> Instructions to follow: Could you transcribe all the entries exactly, omitting the pictures?

START Data for processing

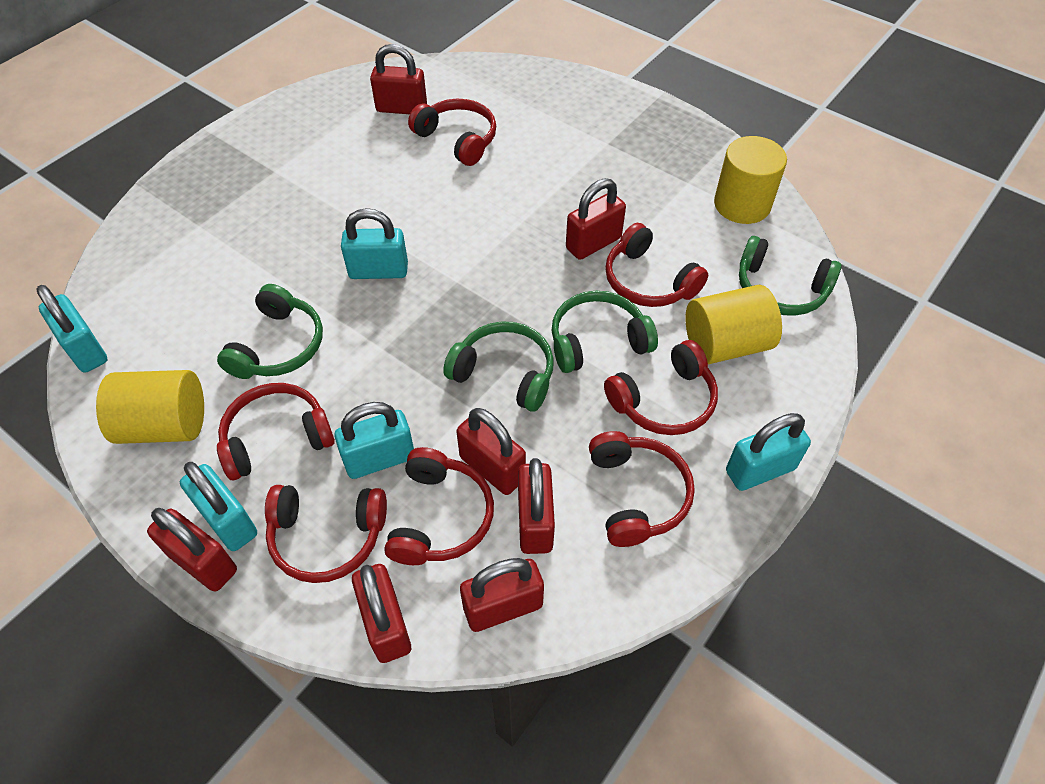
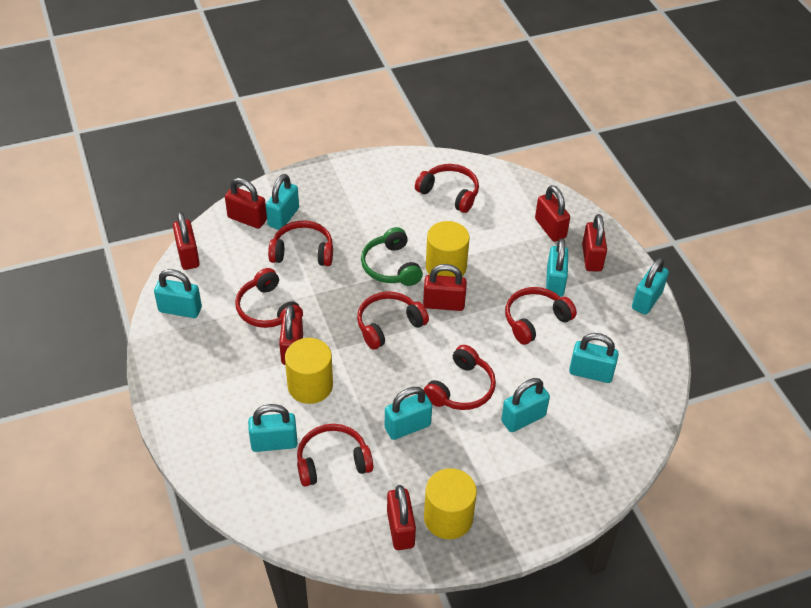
green headphones: 4 -> 1
turquoise padlock: 5 -> 8

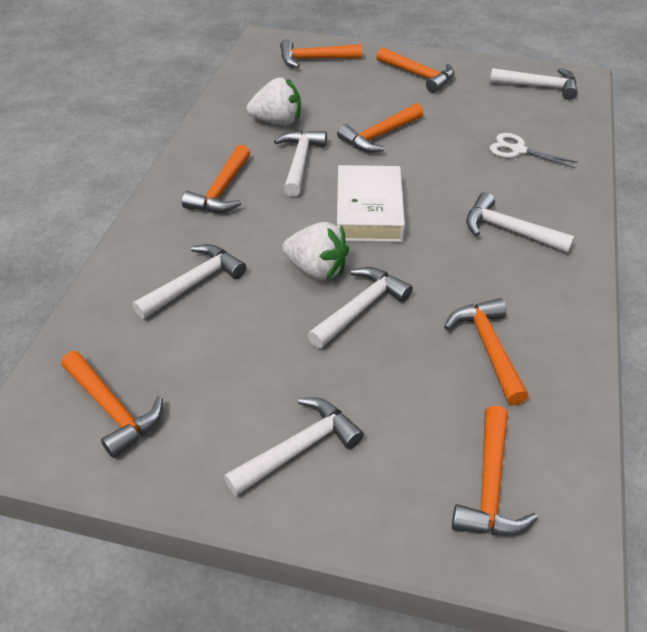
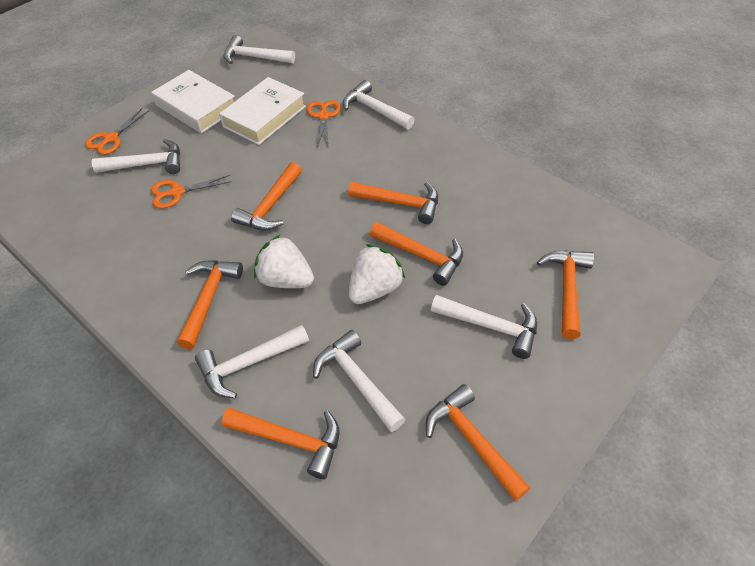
orange scissors: 0 -> 3
white book: 1 -> 2
white scissors: 1 -> 0

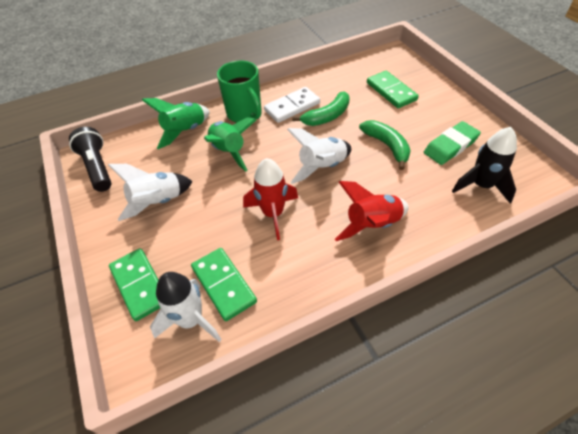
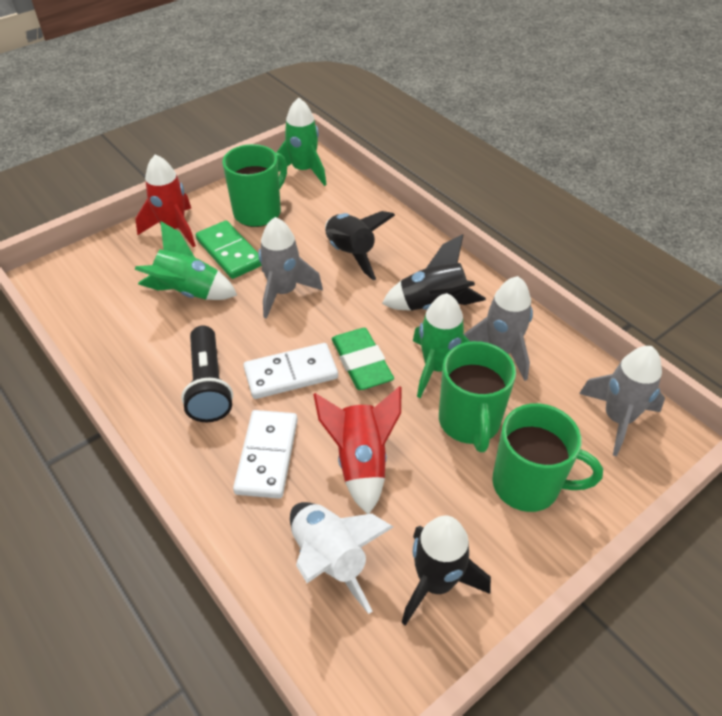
black rocket: 1 -> 3
green banana: 2 -> 0
green domino: 3 -> 1
green mug: 1 -> 3
green rocket: 2 -> 3
grey rocket: 0 -> 3
white domino: 1 -> 2
white rocket: 3 -> 1

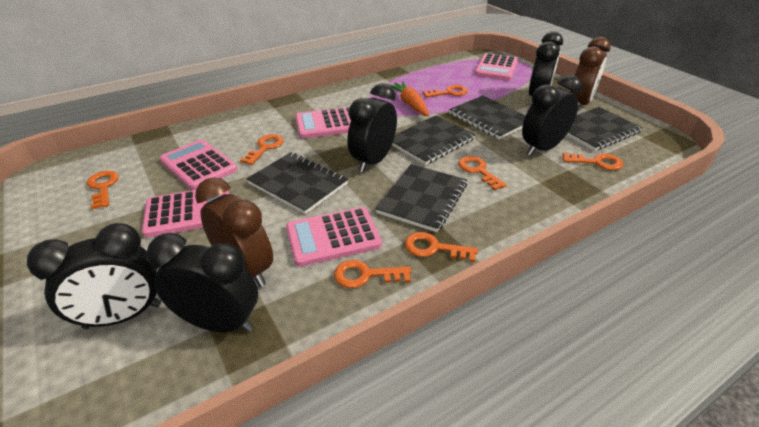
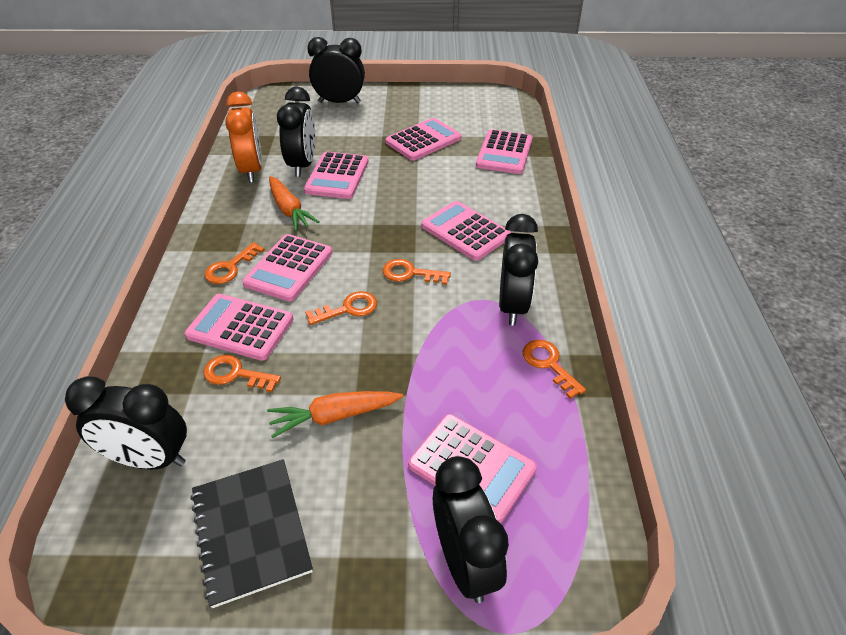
black notebook: 5 -> 1
brown clock: 2 -> 0
orange carrot: 1 -> 2
orange clock: 0 -> 1
orange key: 7 -> 5
pink calculator: 5 -> 7

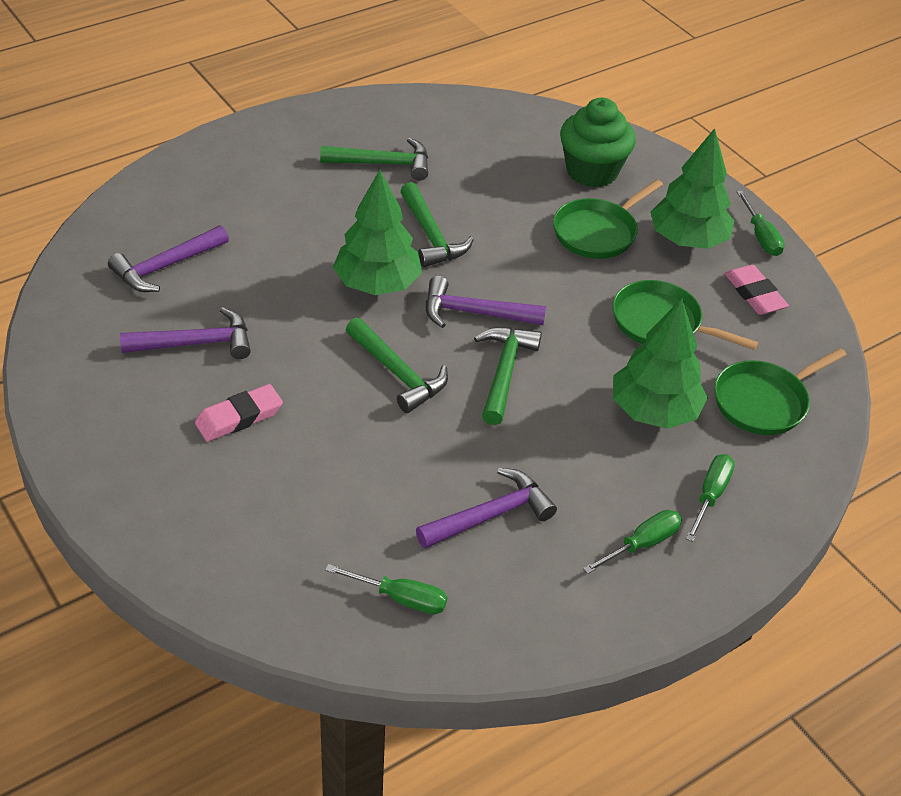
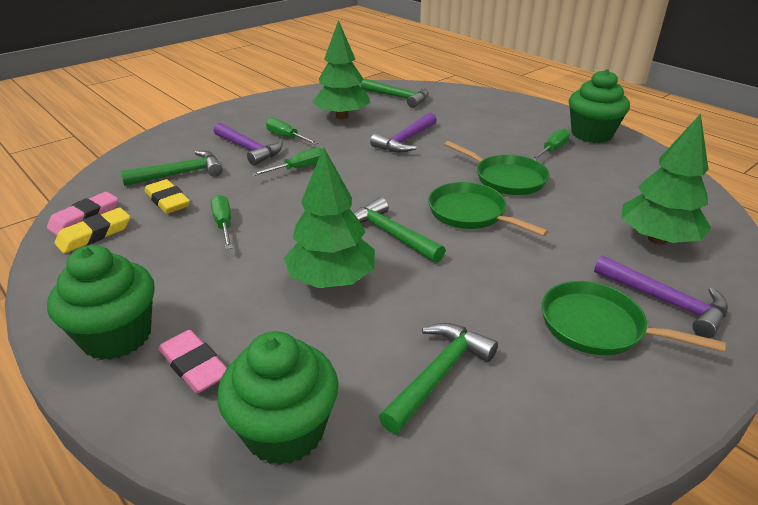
green cupcake: 1 -> 3
purple hammer: 4 -> 3
yellow eraser: 0 -> 2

END Data for processing

> Result for this task:
green headphones: 4 -> 1
turquoise padlock: 5 -> 8

orange scissors: 0 -> 3
white book: 1 -> 2
white scissors: 1 -> 0

black rocket: 1 -> 3
green banana: 2 -> 0
green domino: 3 -> 1
green mug: 1 -> 3
green rocket: 2 -> 3
grey rocket: 0 -> 3
white domino: 1 -> 2
white rocket: 3 -> 1

black notebook: 5 -> 1
brown clock: 2 -> 0
orange carrot: 1 -> 2
orange clock: 0 -> 1
orange key: 7 -> 5
pink calculator: 5 -> 7

green cupcake: 1 -> 3
purple hammer: 4 -> 3
yellow eraser: 0 -> 2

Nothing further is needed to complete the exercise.